**Task description**
The goal here is an exact copy of the entries below, without their pictures.

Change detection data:
________________________________________

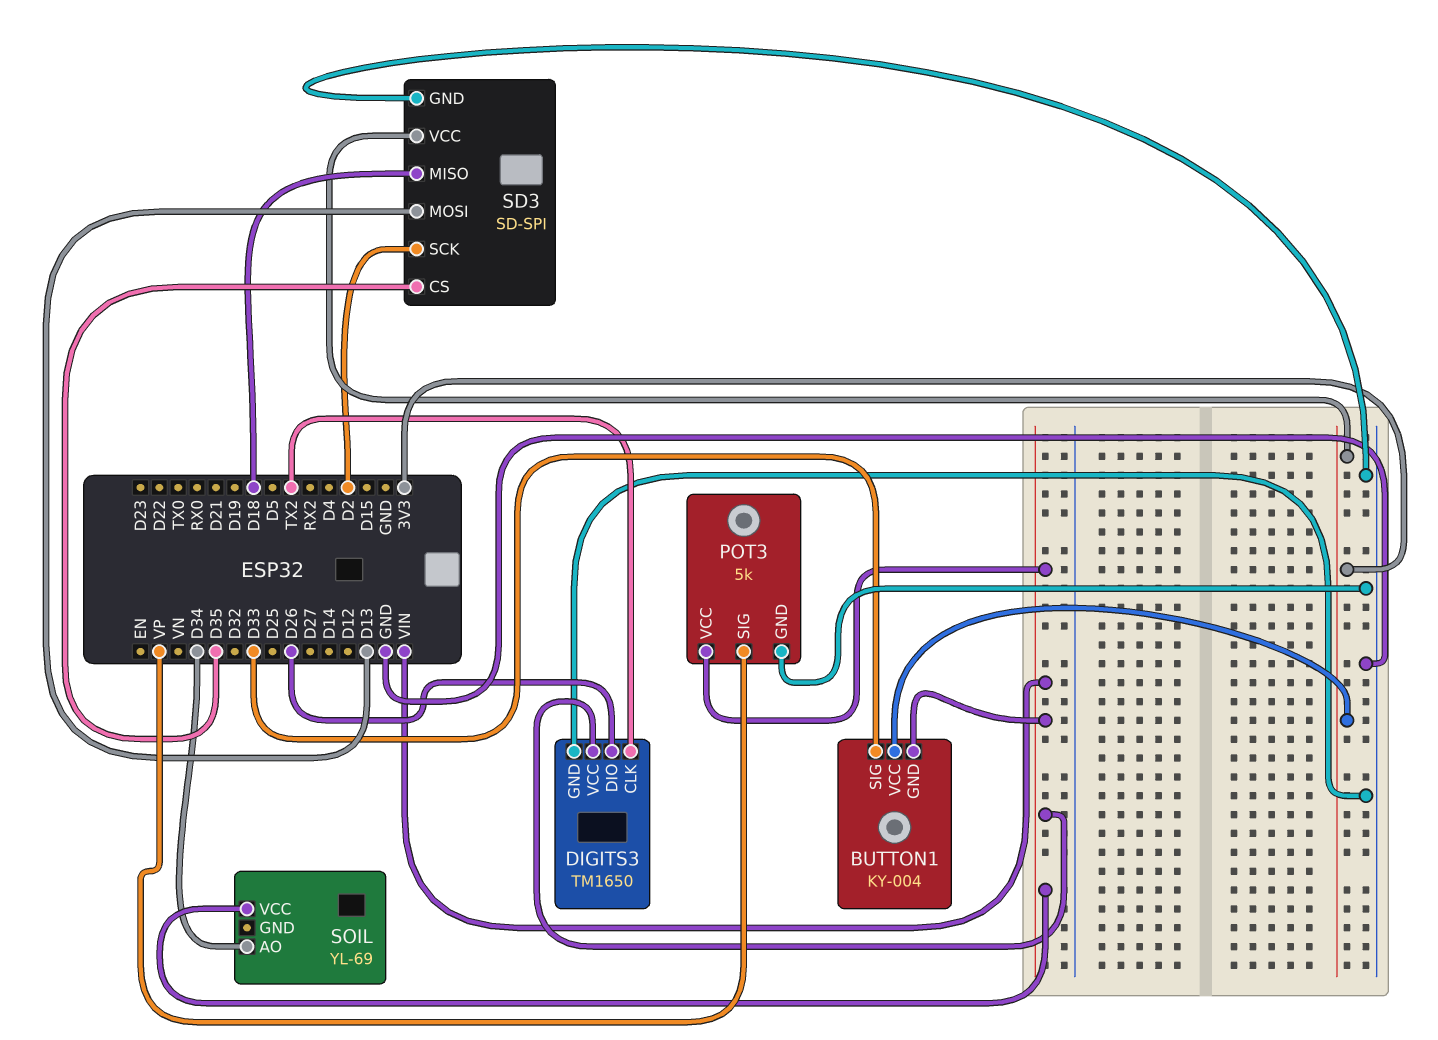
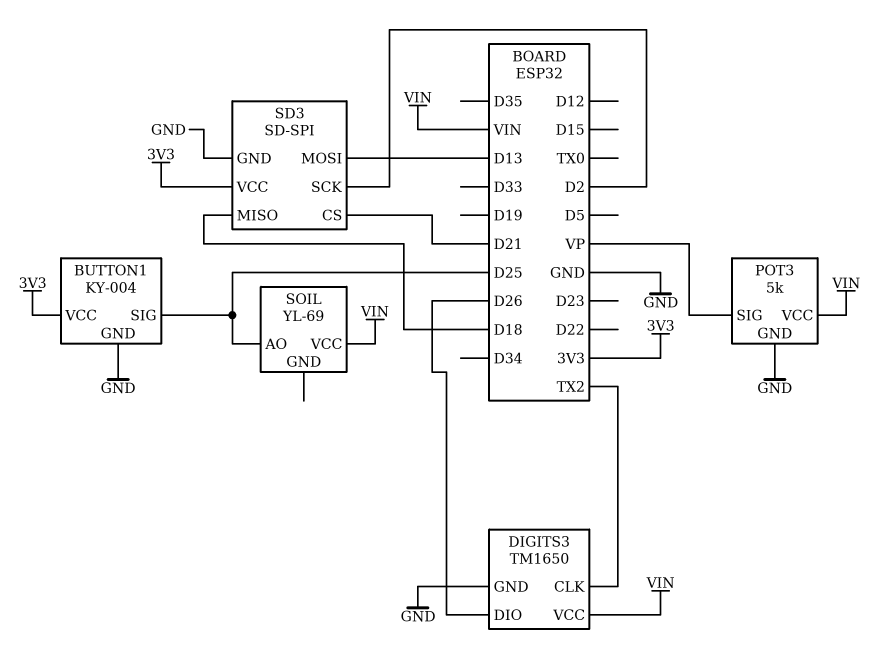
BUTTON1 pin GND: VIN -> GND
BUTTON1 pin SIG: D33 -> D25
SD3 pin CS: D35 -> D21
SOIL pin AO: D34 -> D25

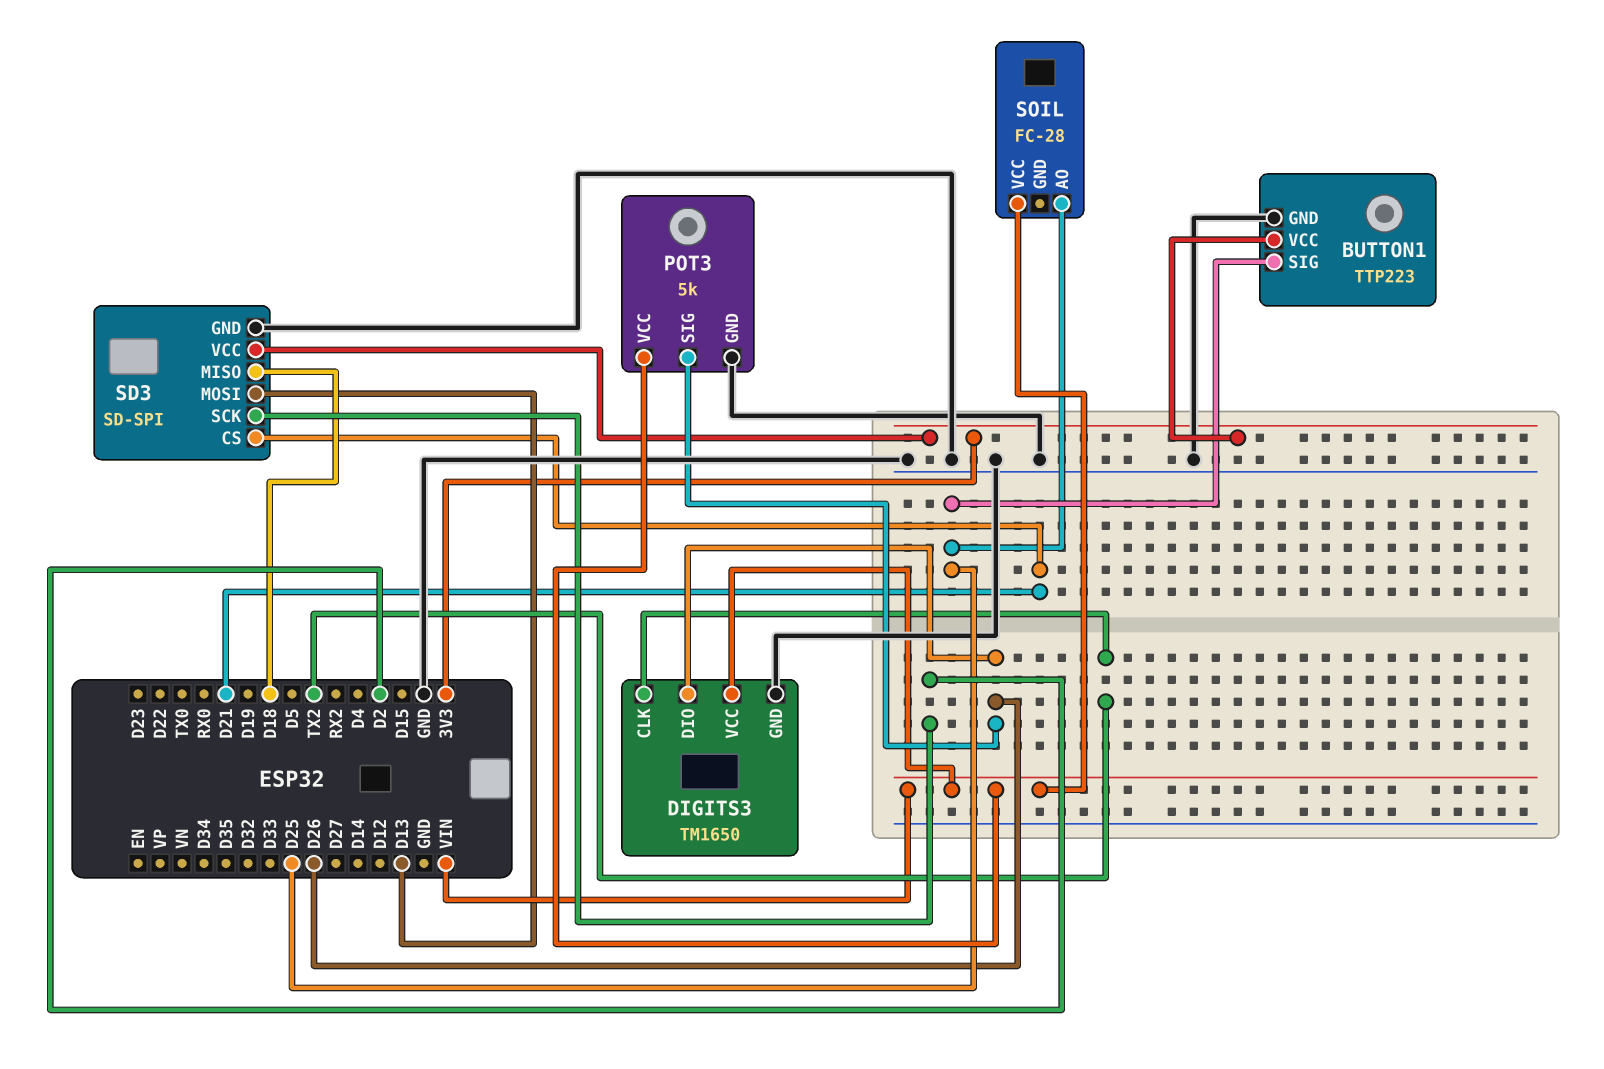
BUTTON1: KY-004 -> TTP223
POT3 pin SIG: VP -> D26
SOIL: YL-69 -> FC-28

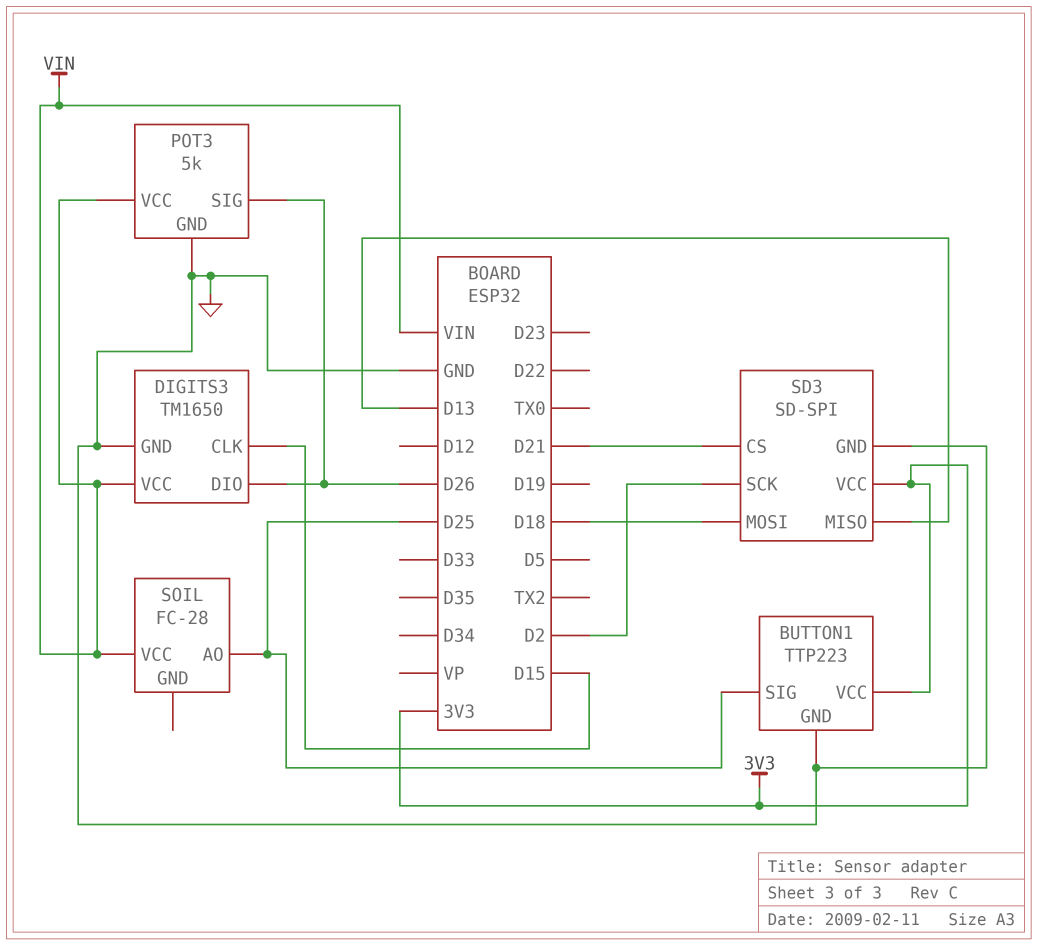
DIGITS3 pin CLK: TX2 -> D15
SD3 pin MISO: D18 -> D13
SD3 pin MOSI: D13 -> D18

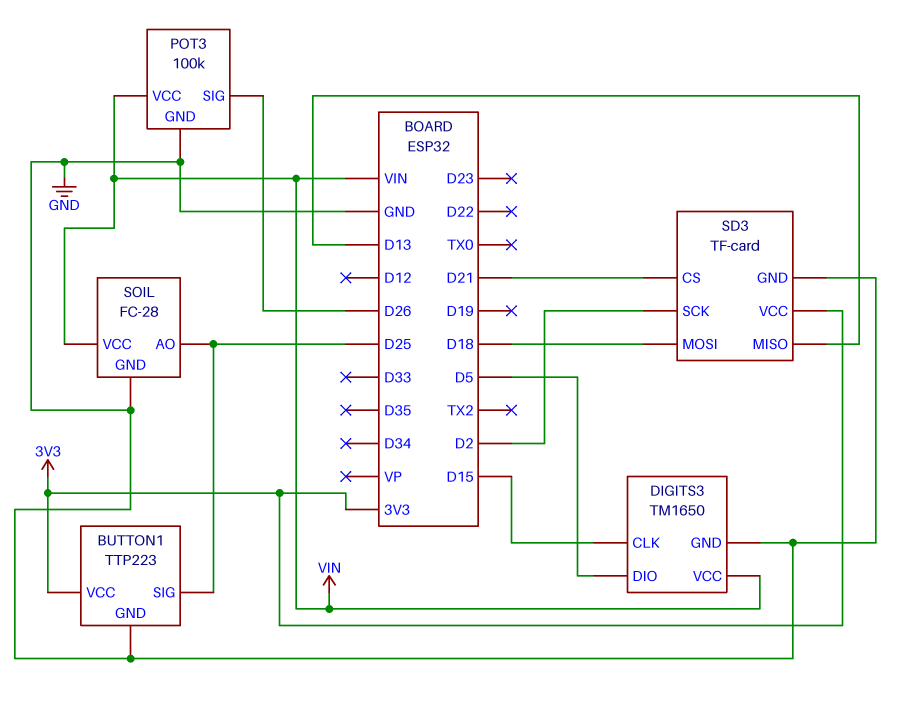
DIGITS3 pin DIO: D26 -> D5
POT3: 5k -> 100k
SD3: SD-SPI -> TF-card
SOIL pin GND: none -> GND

________________________________________

**Result of the exercise**
BUTTON1 pin GND: VIN -> GND
BUTTON1 pin SIG: D33 -> D25
SD3 pin CS: D35 -> D21
SOIL pin AO: D34 -> D25

BUTTON1: KY-004 -> TTP223
POT3 pin SIG: VP -> D26
SOIL: YL-69 -> FC-28

DIGITS3 pin CLK: TX2 -> D15
SD3 pin MISO: D18 -> D13
SD3 pin MOSI: D13 -> D18

DIGITS3 pin DIO: D26 -> D5
POT3: 5k -> 100k
SD3: SD-SPI -> TF-card
SOIL pin GND: none -> GND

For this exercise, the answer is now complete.